Update the items below so that every "semicircle" becomes "half-disk", with all other text left unchanged. Omit the pictures from your answer.
··· Materials provided ···
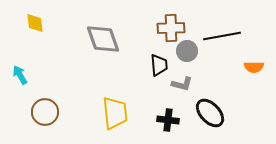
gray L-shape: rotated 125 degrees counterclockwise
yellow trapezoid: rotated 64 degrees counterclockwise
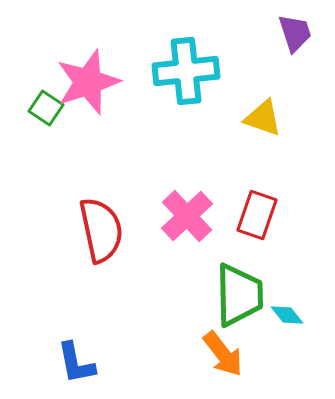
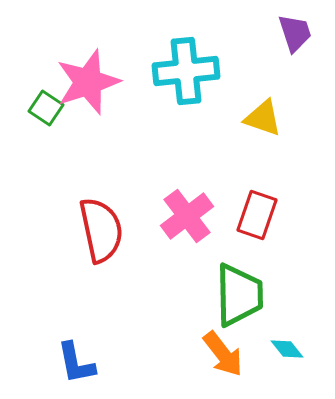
pink cross: rotated 6 degrees clockwise
cyan diamond: moved 34 px down
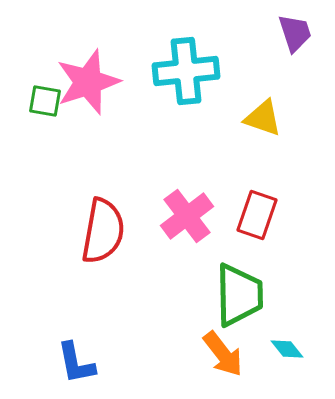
green square: moved 1 px left, 7 px up; rotated 24 degrees counterclockwise
red semicircle: moved 2 px right, 1 px down; rotated 22 degrees clockwise
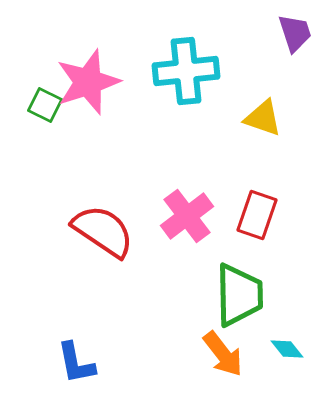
green square: moved 4 px down; rotated 16 degrees clockwise
red semicircle: rotated 66 degrees counterclockwise
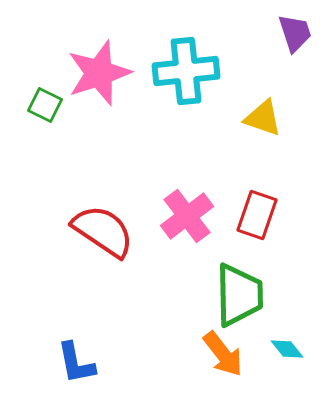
pink star: moved 11 px right, 9 px up
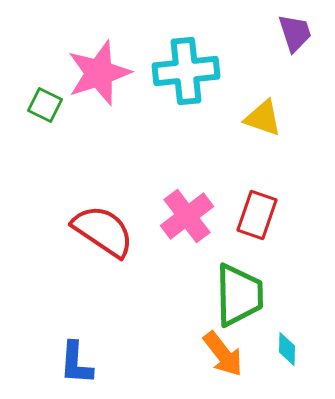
cyan diamond: rotated 40 degrees clockwise
blue L-shape: rotated 15 degrees clockwise
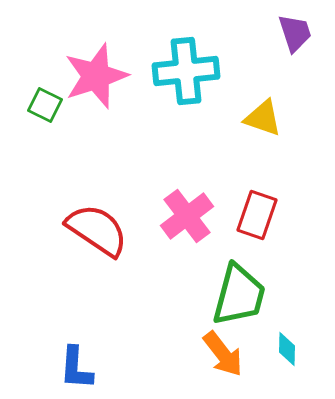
pink star: moved 3 px left, 3 px down
red semicircle: moved 6 px left, 1 px up
green trapezoid: rotated 16 degrees clockwise
blue L-shape: moved 5 px down
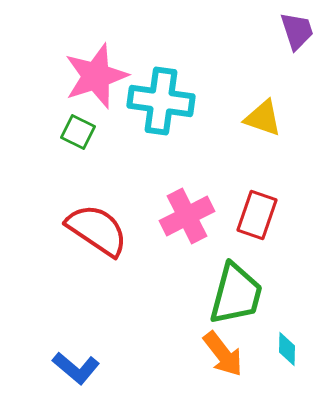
purple trapezoid: moved 2 px right, 2 px up
cyan cross: moved 25 px left, 30 px down; rotated 14 degrees clockwise
green square: moved 33 px right, 27 px down
pink cross: rotated 10 degrees clockwise
green trapezoid: moved 3 px left, 1 px up
blue L-shape: rotated 54 degrees counterclockwise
···
** Exercise solution **
gray L-shape: rotated 125 degrees counterclockwise
yellow trapezoid: rotated 64 degrees counterclockwise
pink cross: rotated 6 degrees clockwise
cyan diamond: moved 34 px down
green square: moved 1 px left, 7 px up; rotated 24 degrees counterclockwise
red half-disk: moved 2 px right, 1 px down; rotated 22 degrees clockwise
green square: moved 4 px down; rotated 16 degrees clockwise
red half-disk: rotated 66 degrees counterclockwise
pink star: moved 11 px right, 9 px up
cyan diamond: rotated 40 degrees clockwise
blue L-shape: rotated 15 degrees clockwise
pink star: moved 3 px left, 3 px down
red half-disk: moved 6 px left, 1 px up
green trapezoid: rotated 16 degrees clockwise
blue L-shape: moved 5 px down
purple trapezoid: moved 2 px right, 2 px up
cyan cross: moved 25 px left, 30 px down; rotated 14 degrees clockwise
green square: moved 33 px right, 27 px down
pink cross: rotated 10 degrees clockwise
green trapezoid: moved 3 px left, 1 px up
blue L-shape: rotated 54 degrees counterclockwise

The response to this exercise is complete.